§ Data for this exercise:
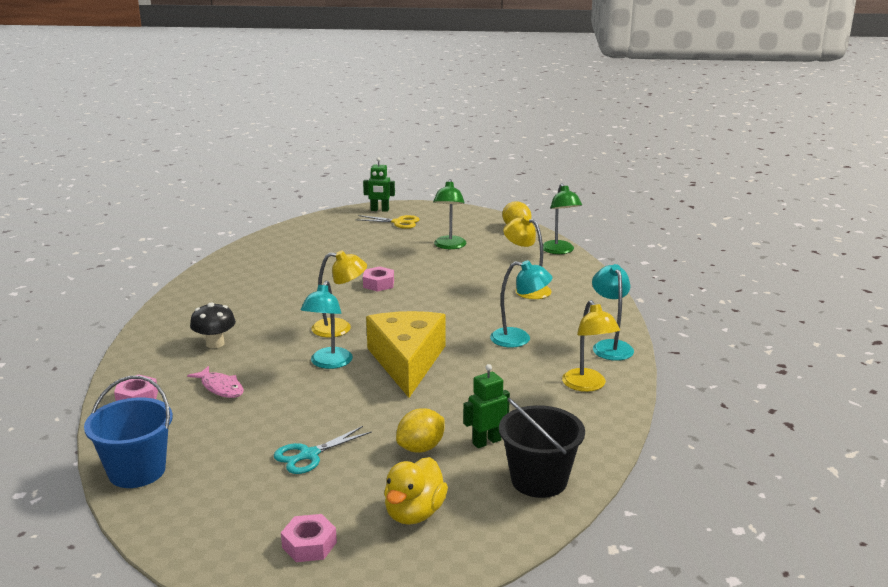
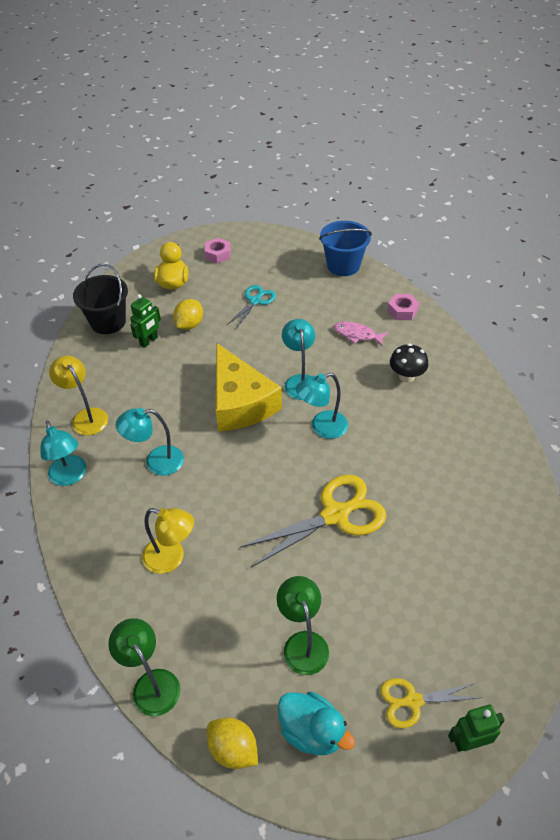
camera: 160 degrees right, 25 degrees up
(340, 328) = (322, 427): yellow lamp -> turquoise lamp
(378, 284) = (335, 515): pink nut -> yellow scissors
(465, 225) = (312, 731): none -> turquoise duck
...
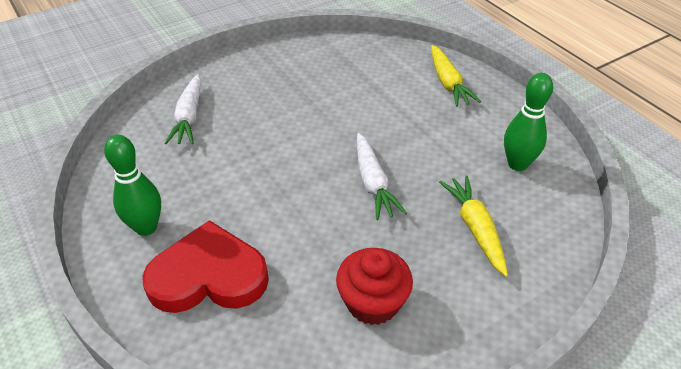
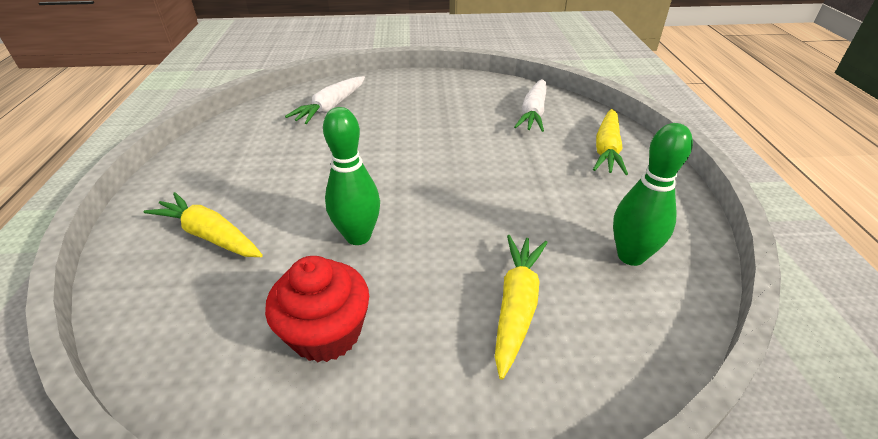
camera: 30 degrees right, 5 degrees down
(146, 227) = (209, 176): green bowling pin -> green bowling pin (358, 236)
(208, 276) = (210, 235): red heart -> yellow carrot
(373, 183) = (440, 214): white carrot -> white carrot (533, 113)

§ Action item:
Retype the portion of the data above that starts on the line with "(208, 276) = (210, 235): red" and finishes on the line with "(373, 183) = (440, 214): white", including both of those lines.

§ Solution to this problem:
(208, 276) = (210, 235): red heart -> yellow carrot
(373, 183) = (440, 214): white carrot -> white carrot (533, 113)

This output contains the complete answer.